Your answer should be one number, namely how many lines in the listing below include the word "arrow".

> Data for this exercise
++++++++++++++++++++
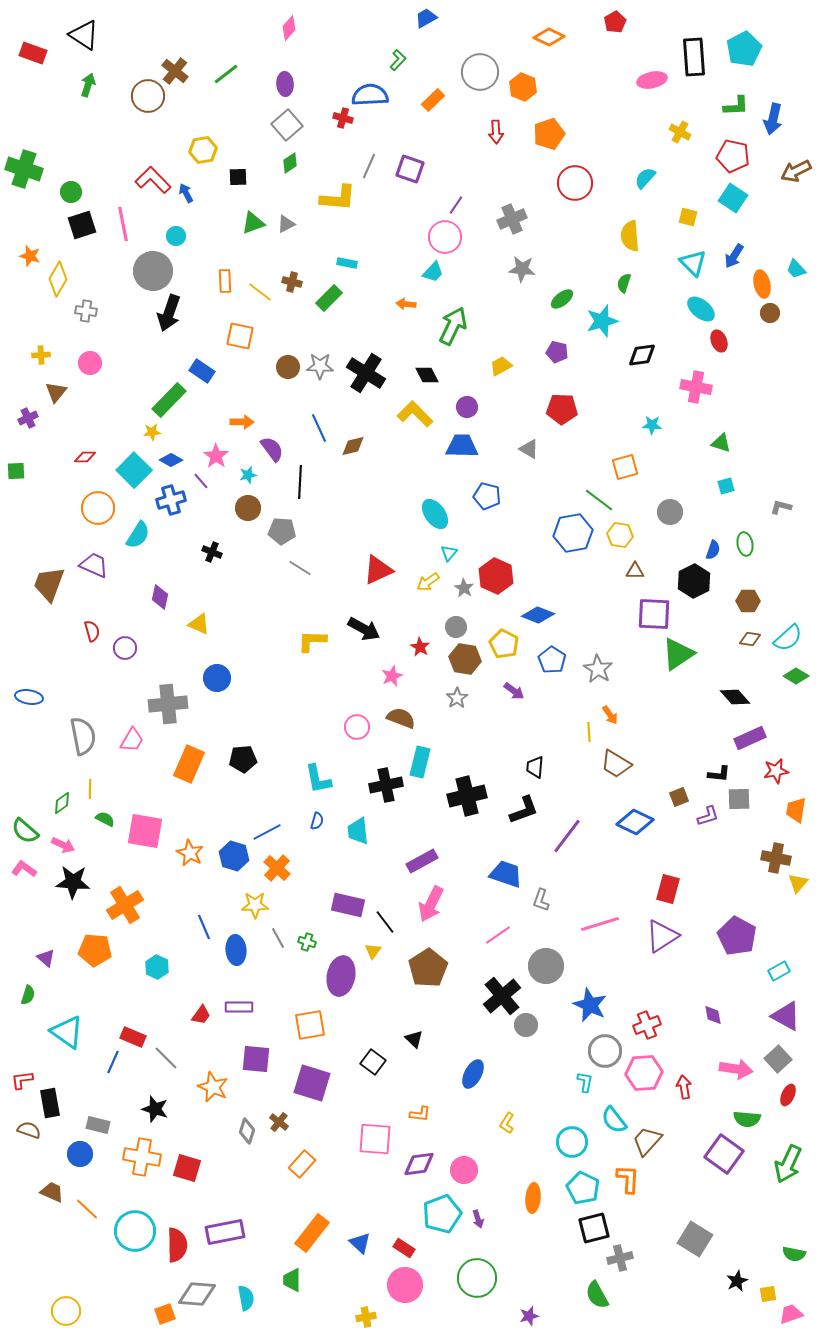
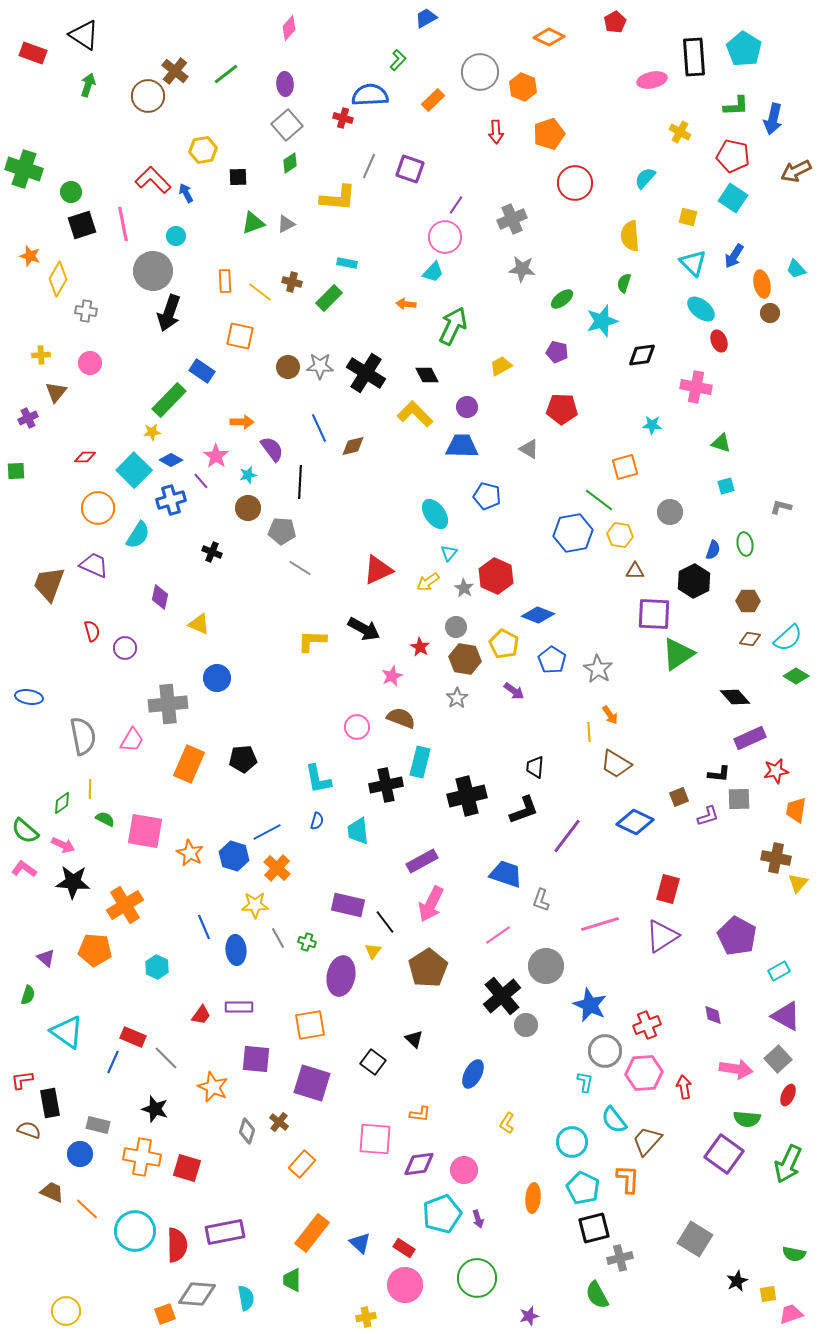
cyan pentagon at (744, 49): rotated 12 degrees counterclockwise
++++++++++++++++++++
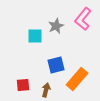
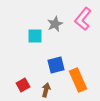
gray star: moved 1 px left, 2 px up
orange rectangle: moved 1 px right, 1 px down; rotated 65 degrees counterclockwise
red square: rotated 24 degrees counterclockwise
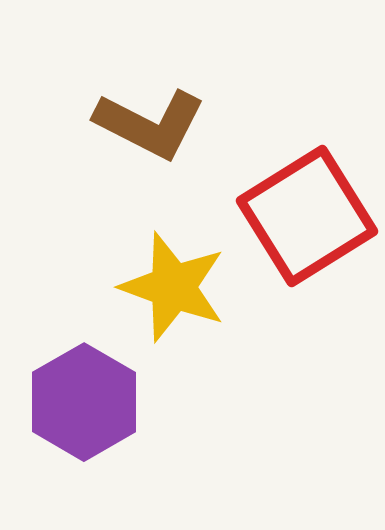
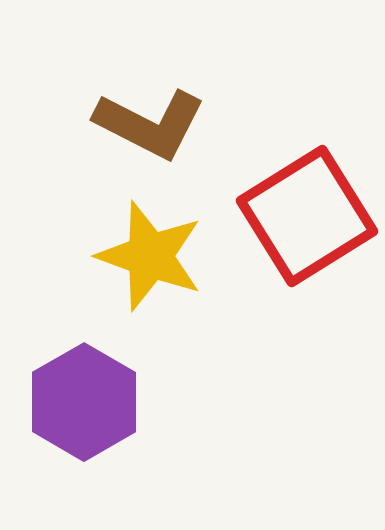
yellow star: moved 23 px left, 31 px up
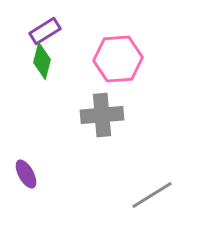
++++++++++++++++++++
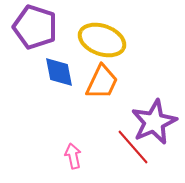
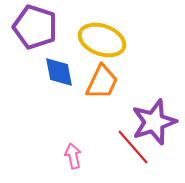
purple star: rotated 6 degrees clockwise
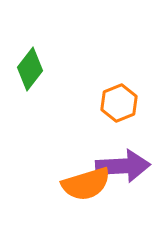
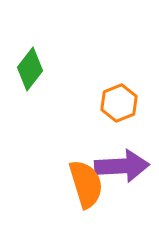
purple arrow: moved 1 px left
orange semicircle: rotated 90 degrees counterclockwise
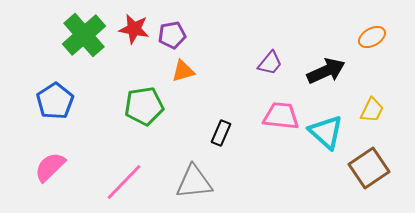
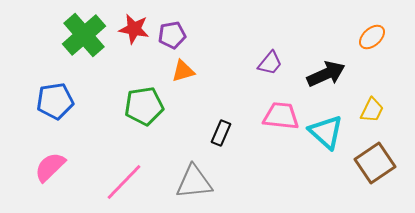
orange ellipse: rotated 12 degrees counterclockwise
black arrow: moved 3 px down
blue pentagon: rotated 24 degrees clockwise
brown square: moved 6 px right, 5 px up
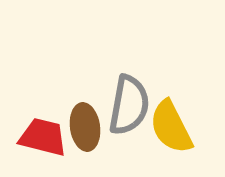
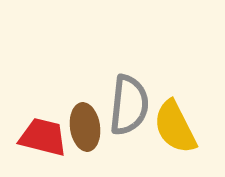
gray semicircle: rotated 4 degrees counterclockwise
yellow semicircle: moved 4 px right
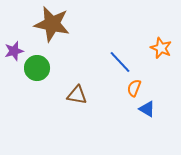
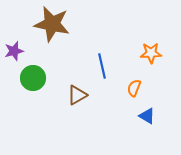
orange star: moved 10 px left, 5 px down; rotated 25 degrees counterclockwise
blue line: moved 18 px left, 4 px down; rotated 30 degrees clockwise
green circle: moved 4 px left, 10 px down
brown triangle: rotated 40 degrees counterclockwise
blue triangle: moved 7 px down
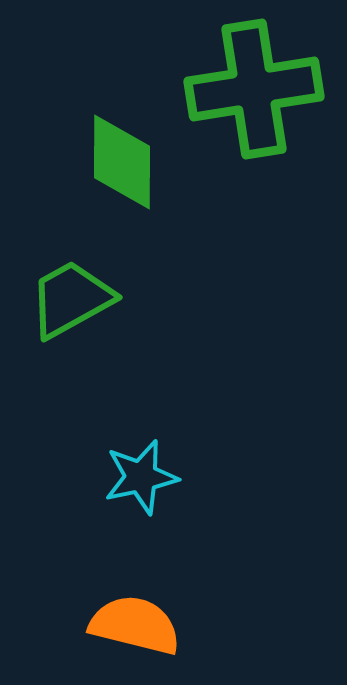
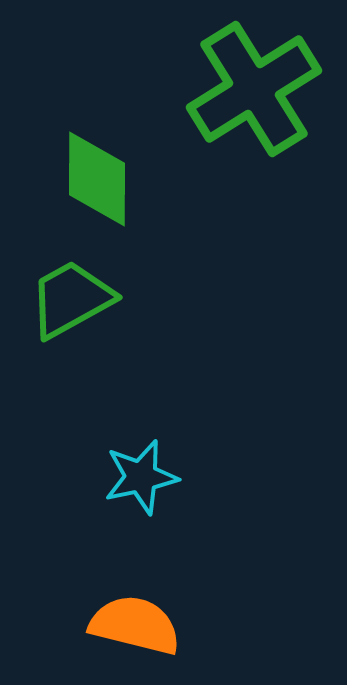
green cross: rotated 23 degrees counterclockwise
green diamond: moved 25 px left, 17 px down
++++++++++++++++++++
> Exercise answer
2